→ **Task instructions**
Wherever a picture appears, leave it out, and transcribe the rest of the records exactly.

Records from a data source

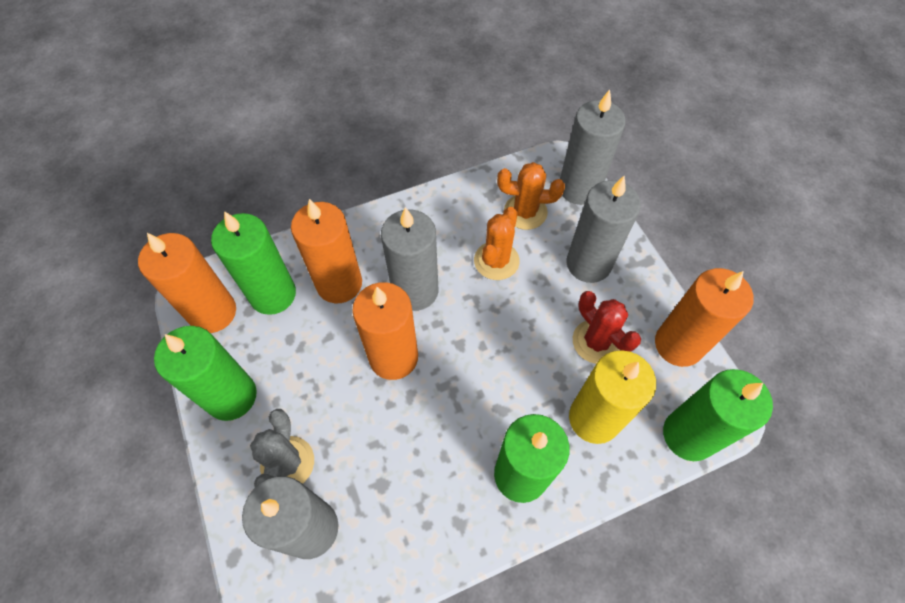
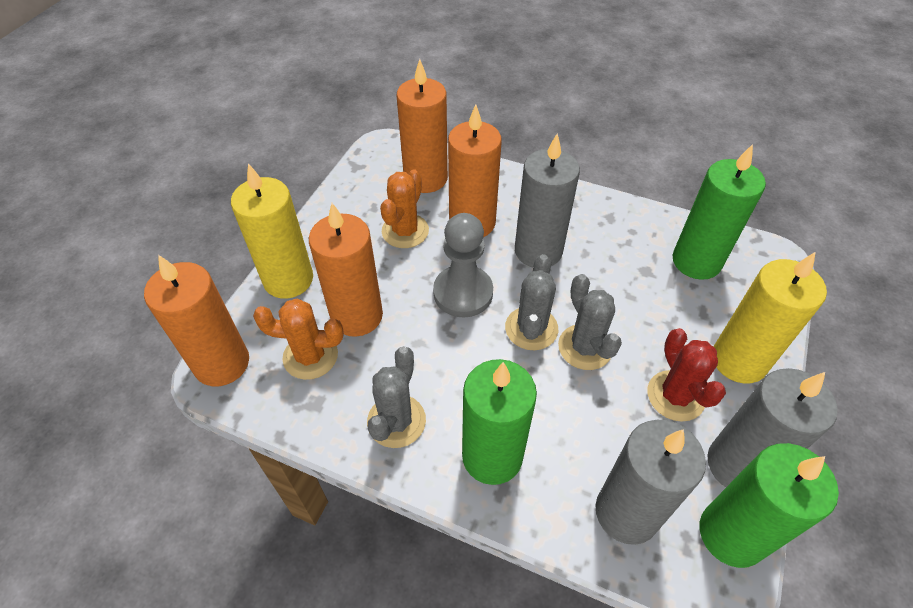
green candle: 4 -> 3
grey cactus: 1 -> 3
grey candle: 4 -> 3
grey pawn: 0 -> 1
yellow candle: 1 -> 2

→ **Solved problem**
green candle: 4 -> 3
grey cactus: 1 -> 3
grey candle: 4 -> 3
grey pawn: 0 -> 1
yellow candle: 1 -> 2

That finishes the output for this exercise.